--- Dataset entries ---
########
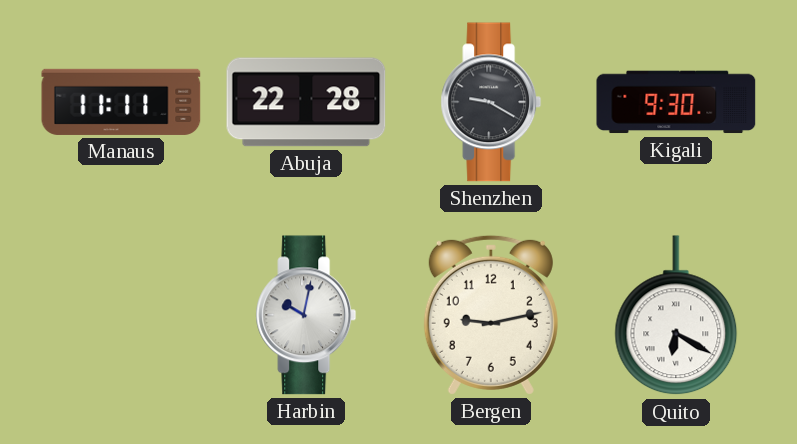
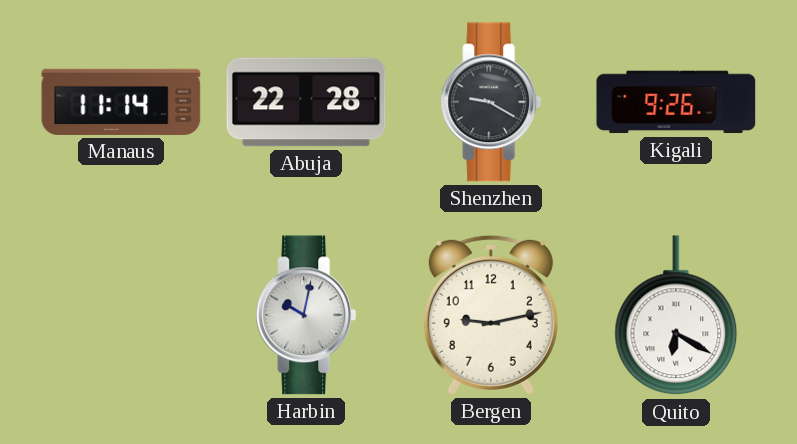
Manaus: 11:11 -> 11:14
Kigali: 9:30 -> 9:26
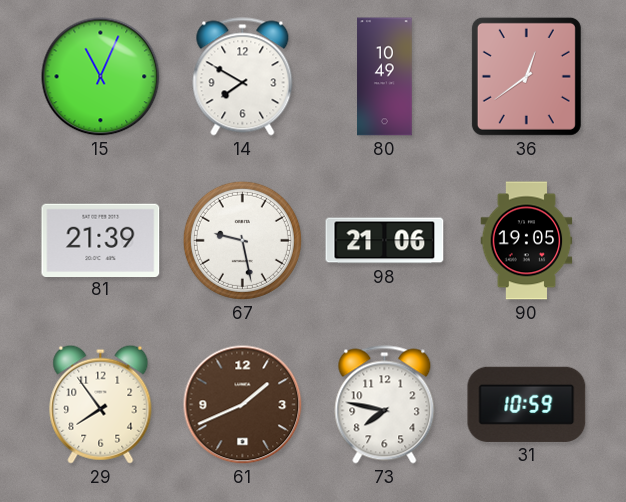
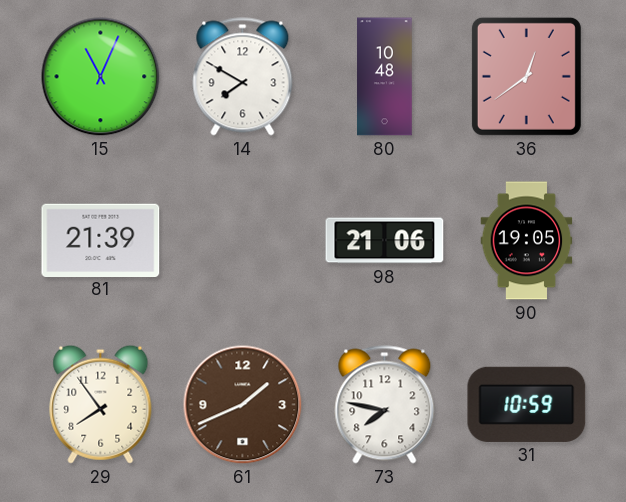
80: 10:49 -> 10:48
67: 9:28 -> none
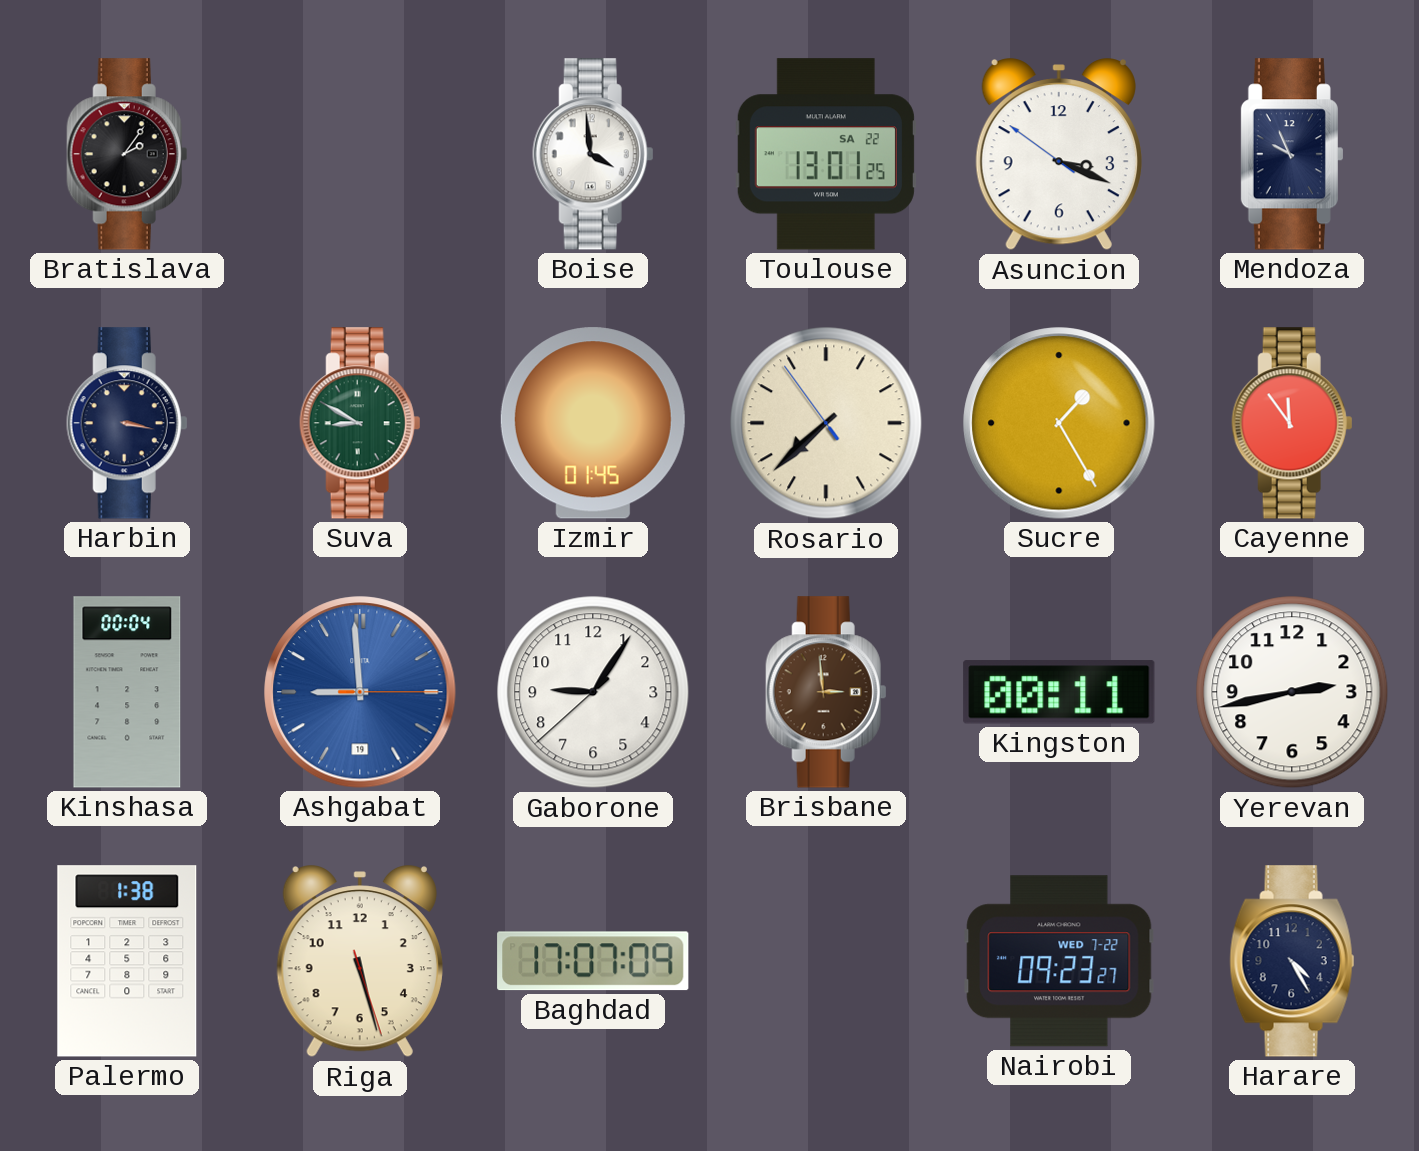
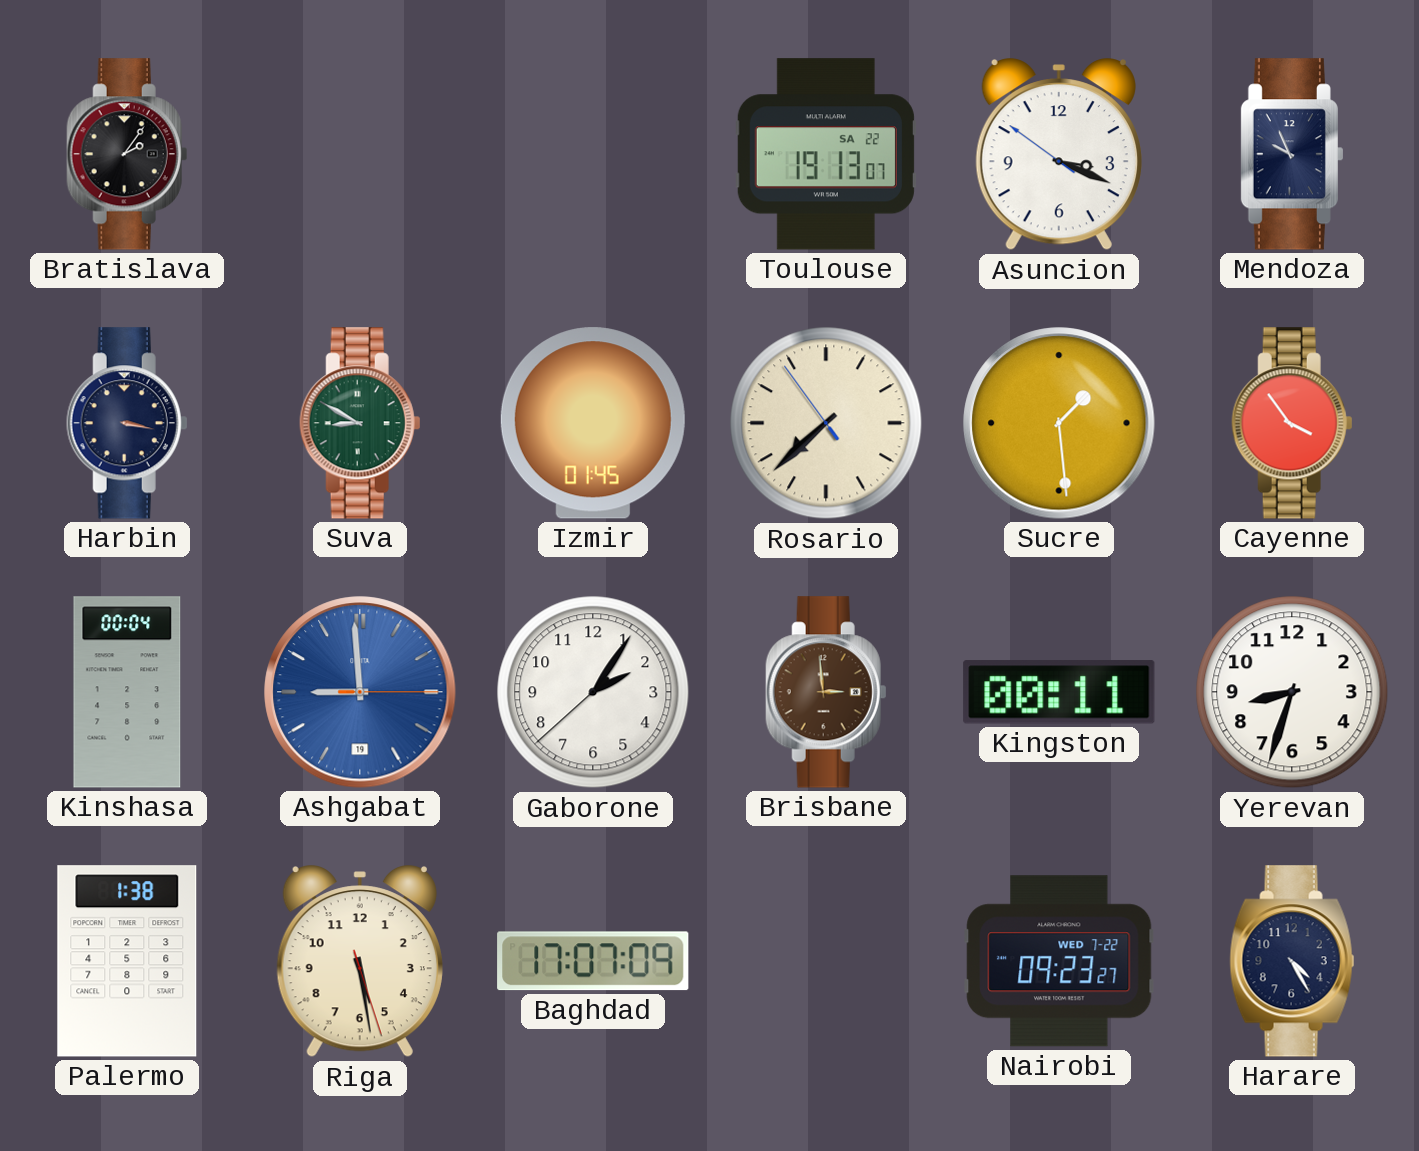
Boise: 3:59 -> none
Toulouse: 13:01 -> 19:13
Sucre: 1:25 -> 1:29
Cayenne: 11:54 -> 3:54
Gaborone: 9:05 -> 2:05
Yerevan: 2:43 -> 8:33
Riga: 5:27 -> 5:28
########
--- Short task ---
Render every line of the listing above as a Markdown table with the columns "Row" and "Line", numbering the rows and omitting blank lines. Leave the pictures out of the table.

--- Output for this task ---
| Row | Line |
|---|---|
| 1 | Manaus: 11:11 -> 11:14 |
| 2 | Kigali: 9:30 -> 9:26 |
| 3 | 80: 10:49 -> 10:48 |
| 4 | 67: 9:28 -> none |
| 5 | Boise: 3:59 -> none |
| 6 | Toulouse: 13:01 -> 19:13 |
| 7 | Sucre: 1:25 -> 1:29 |
| 8 | Cayenne: 11:54 -> 3:54 |
| 9 | Gaborone: 9:05 -> 2:05 |
| 10 | Yerevan: 2:43 -> 8:33 |
| 11 | Riga: 5:27 -> 5:28 |